AIM OF THE TASK: Print the listing below again from the line that contains "(480, 229) = (276, 269): none" onward, keeping every line exact and leaving out the lines before it.

DATASET CONTENT:
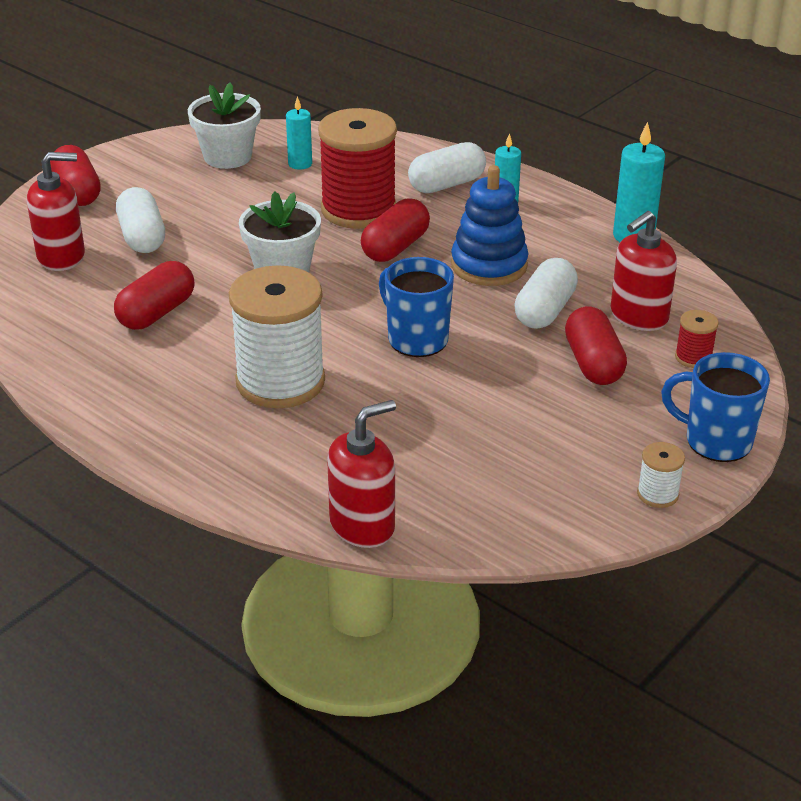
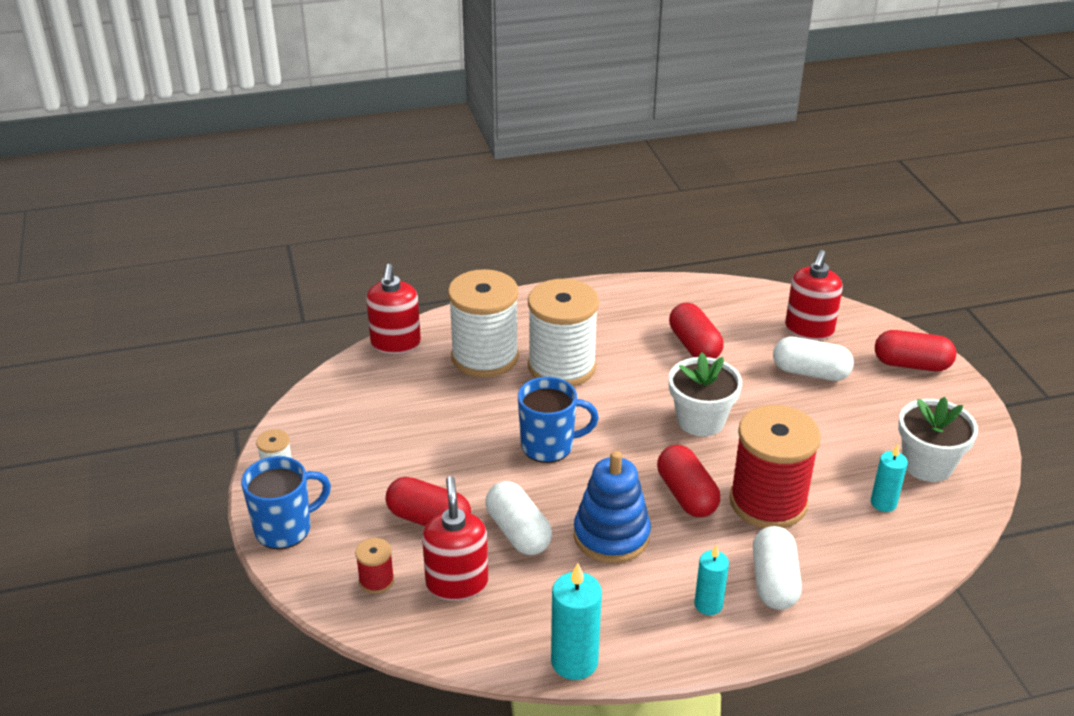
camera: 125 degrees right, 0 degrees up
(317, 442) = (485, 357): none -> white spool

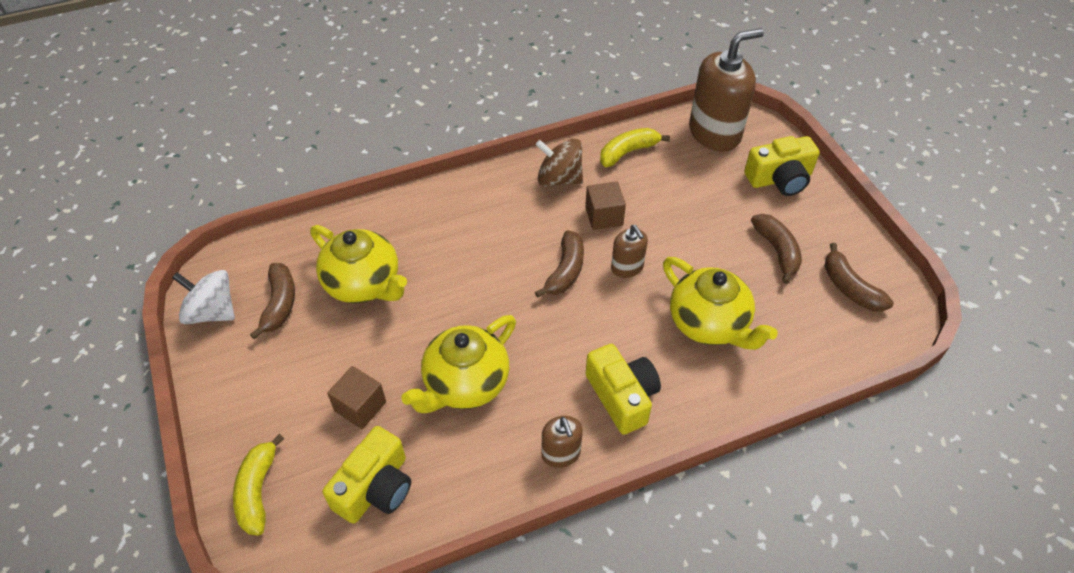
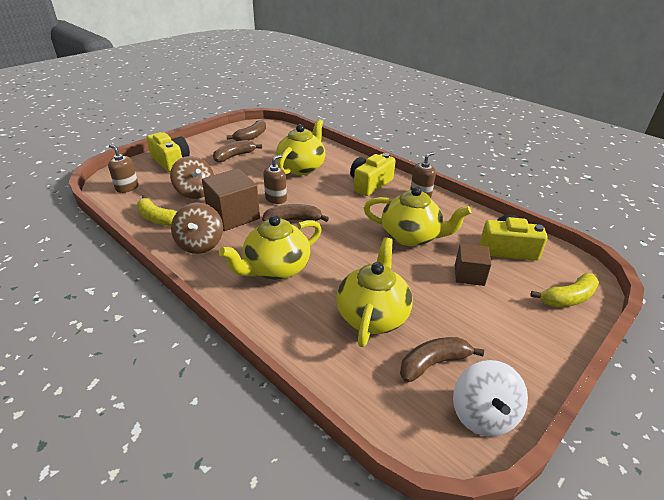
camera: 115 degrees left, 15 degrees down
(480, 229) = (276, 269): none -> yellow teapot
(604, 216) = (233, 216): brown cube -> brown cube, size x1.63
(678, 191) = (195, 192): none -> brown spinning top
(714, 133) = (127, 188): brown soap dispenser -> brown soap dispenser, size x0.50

TASK RESULT:
(480, 229) = (276, 269): none -> yellow teapot
(604, 216) = (233, 216): brown cube -> brown cube, size x1.63
(678, 191) = (195, 192): none -> brown spinning top
(714, 133) = (127, 188): brown soap dispenser -> brown soap dispenser, size x0.50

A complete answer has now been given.